**Requirement:** Pictures excluded, return every entry exactly, please.

Data records
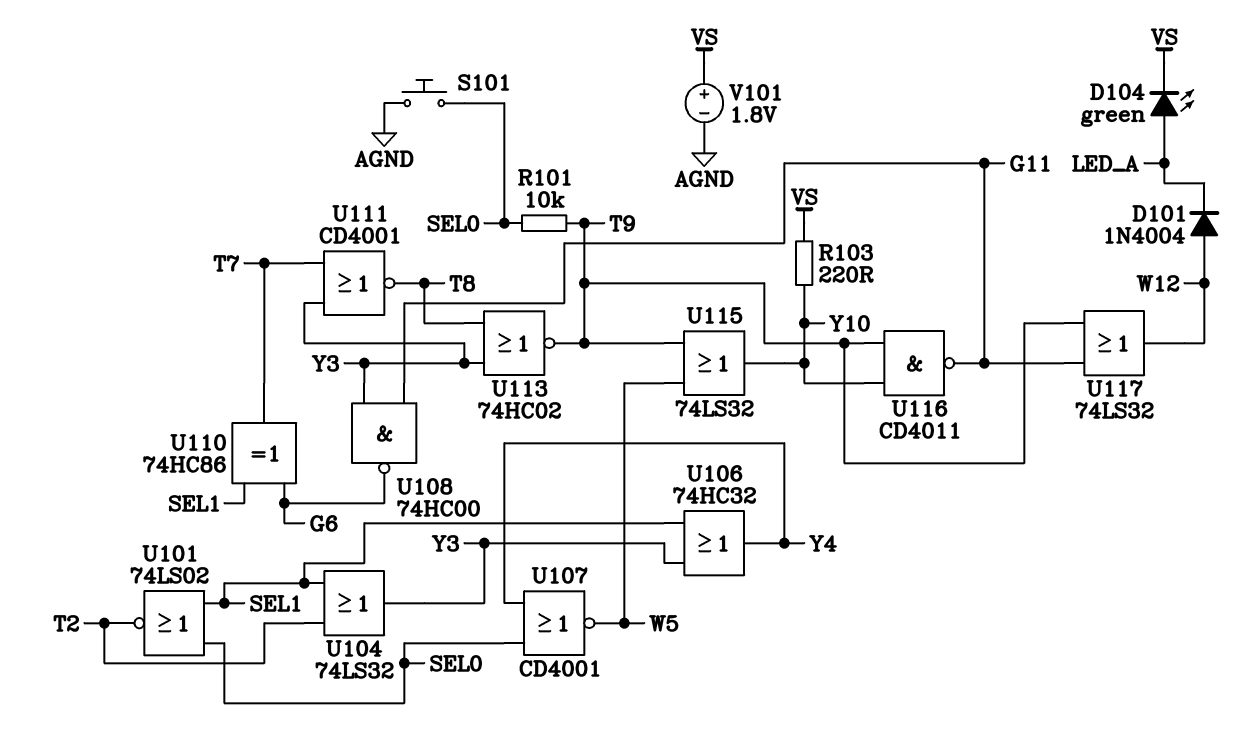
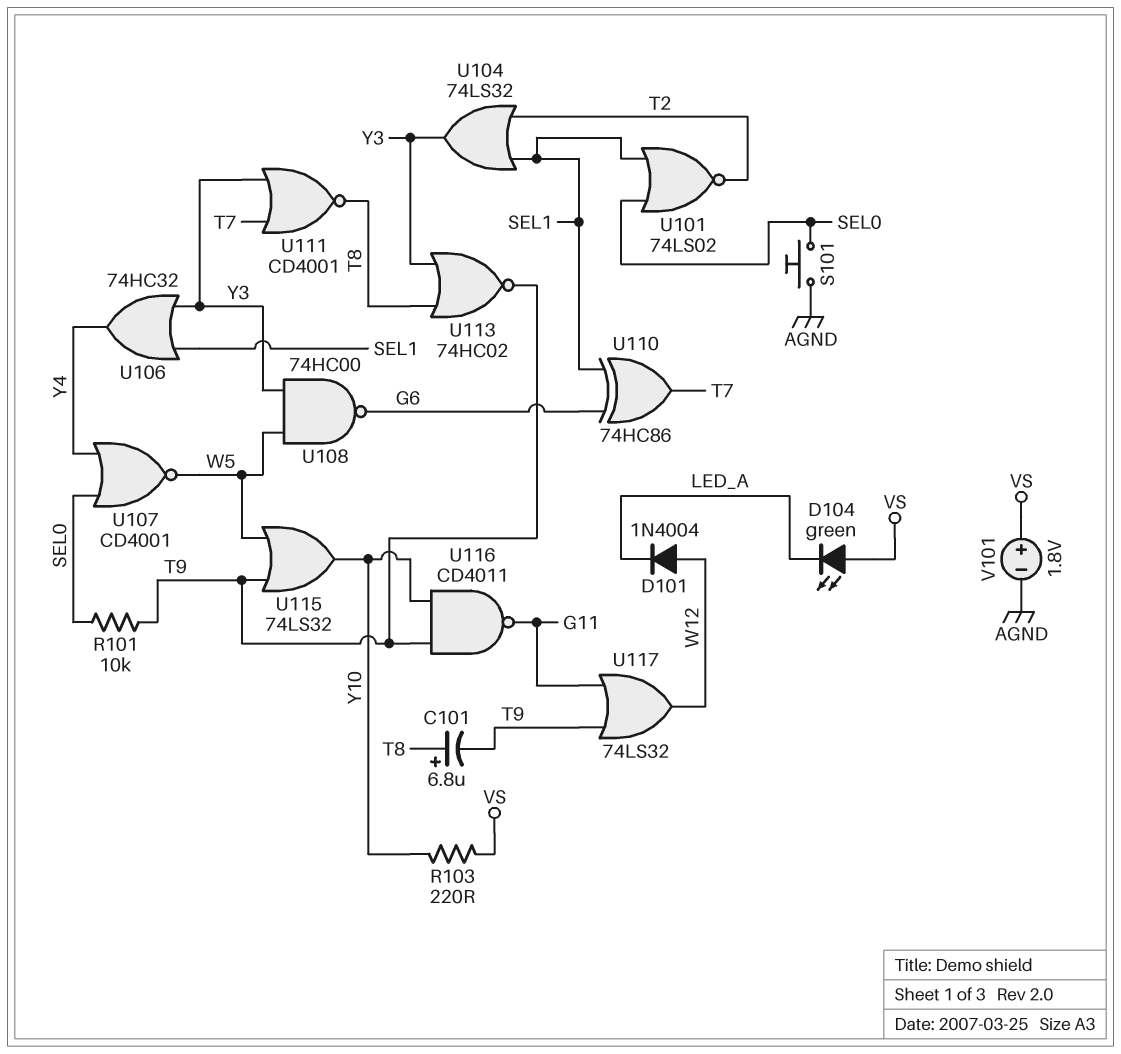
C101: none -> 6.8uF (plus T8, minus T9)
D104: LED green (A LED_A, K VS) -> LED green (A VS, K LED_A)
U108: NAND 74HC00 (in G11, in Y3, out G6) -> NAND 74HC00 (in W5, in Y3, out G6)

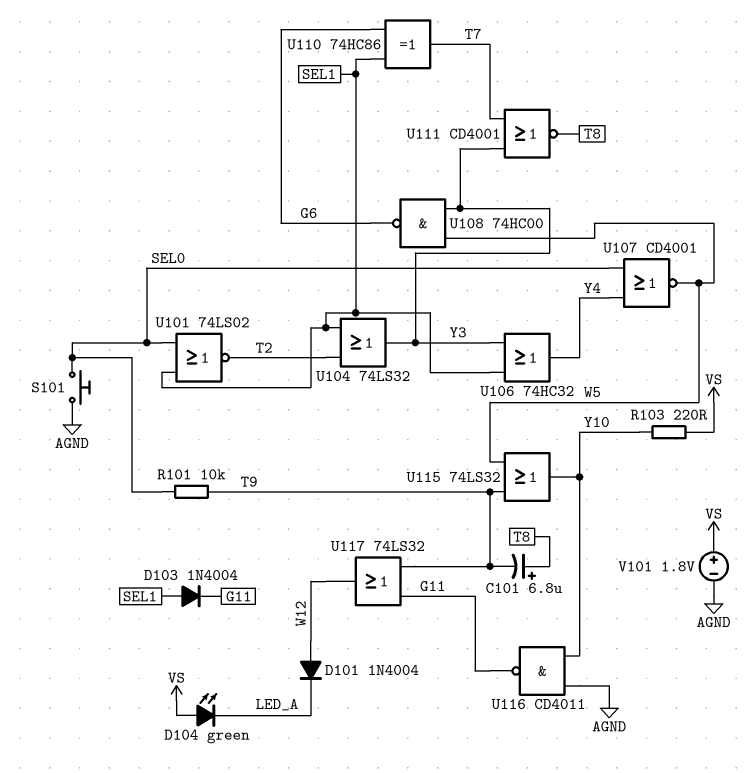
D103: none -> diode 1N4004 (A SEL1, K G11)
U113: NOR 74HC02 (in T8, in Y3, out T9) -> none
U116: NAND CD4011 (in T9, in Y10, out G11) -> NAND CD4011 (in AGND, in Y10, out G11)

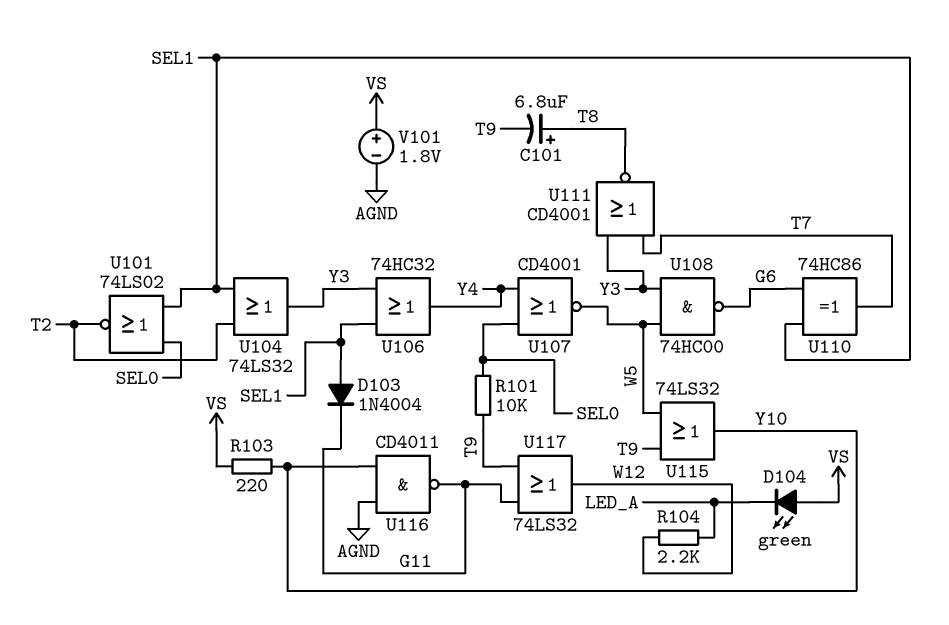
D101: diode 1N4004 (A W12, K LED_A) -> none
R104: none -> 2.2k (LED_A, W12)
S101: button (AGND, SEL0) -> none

**Exercise response:**
C101: none -> 6.8uF (plus T8, minus T9)
D104: LED green (A LED_A, K VS) -> LED green (A VS, K LED_A)
U108: NAND 74HC00 (in G11, in Y3, out G6) -> NAND 74HC00 (in W5, in Y3, out G6)

D103: none -> diode 1N4004 (A SEL1, K G11)
U113: NOR 74HC02 (in T8, in Y3, out T9) -> none
U116: NAND CD4011 (in T9, in Y10, out G11) -> NAND CD4011 (in AGND, in Y10, out G11)

D101: diode 1N4004 (A W12, K LED_A) -> none
R104: none -> 2.2k (LED_A, W12)
S101: button (AGND, SEL0) -> none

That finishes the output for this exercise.